▶ WHAT YOU NEED TO DO: This exercise calls for the line with "blue cactus: 0 -> 2", the line with "white fish: 0 -> 2", and all lines between them in the material below, output exactly and with no other lines.

SUPPLIED DATA START

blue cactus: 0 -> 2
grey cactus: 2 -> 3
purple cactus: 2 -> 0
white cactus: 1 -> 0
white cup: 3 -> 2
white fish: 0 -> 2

SUPPLIED DATA END
SUPPLIED DATA START

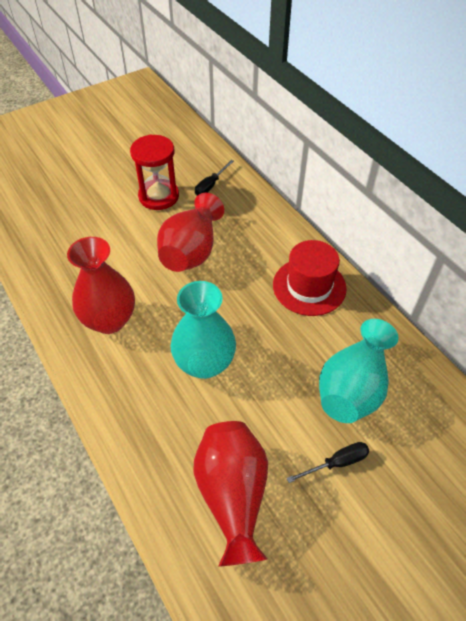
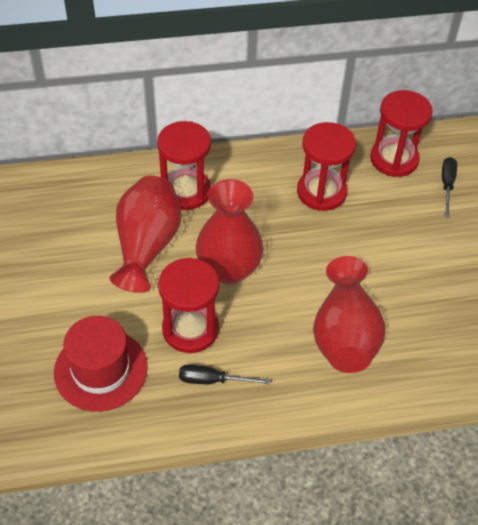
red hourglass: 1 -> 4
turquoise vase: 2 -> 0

SUPPLIED DATA END
SUPPLIED DATA START

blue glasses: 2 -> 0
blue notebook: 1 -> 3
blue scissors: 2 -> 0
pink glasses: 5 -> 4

SUPPLIED DATA END

▶ RESPONSE TO THIS EXERCISE:
blue cactus: 0 -> 2
grey cactus: 2 -> 3
purple cactus: 2 -> 0
white cactus: 1 -> 0
white cup: 3 -> 2
white fish: 0 -> 2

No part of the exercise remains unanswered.